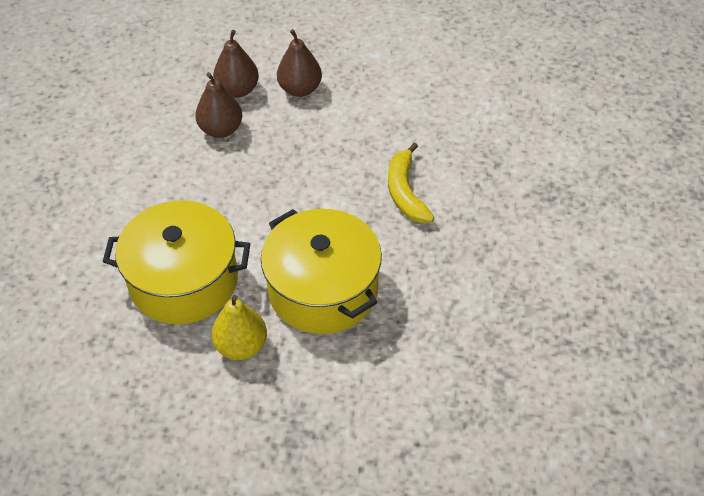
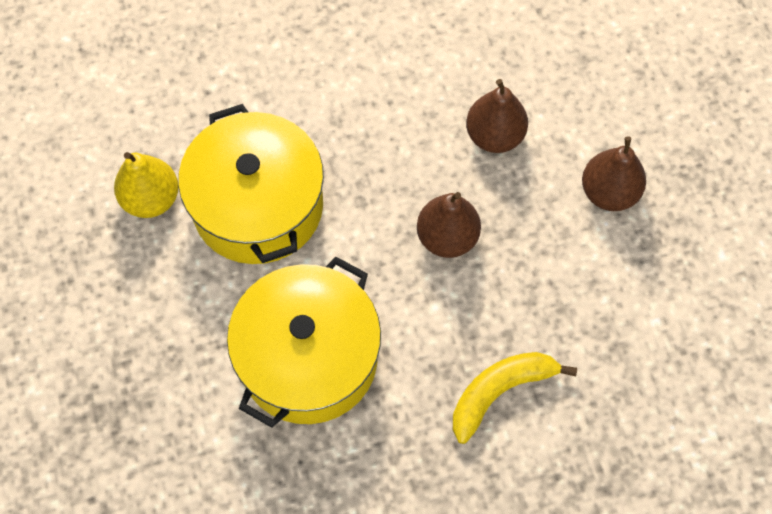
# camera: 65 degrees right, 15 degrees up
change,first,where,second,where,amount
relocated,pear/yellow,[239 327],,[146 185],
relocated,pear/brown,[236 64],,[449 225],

......

Could you repeat the data exactly, omitting its pictures?

### SOLUTION TO THIS PROBLEM
# camera: 65 degrees right, 15 degrees up
change,first,where,second,where,amount
relocated,pear/yellow,[239 327],,[146 185],
relocated,pear/brown,[236 64],,[449 225],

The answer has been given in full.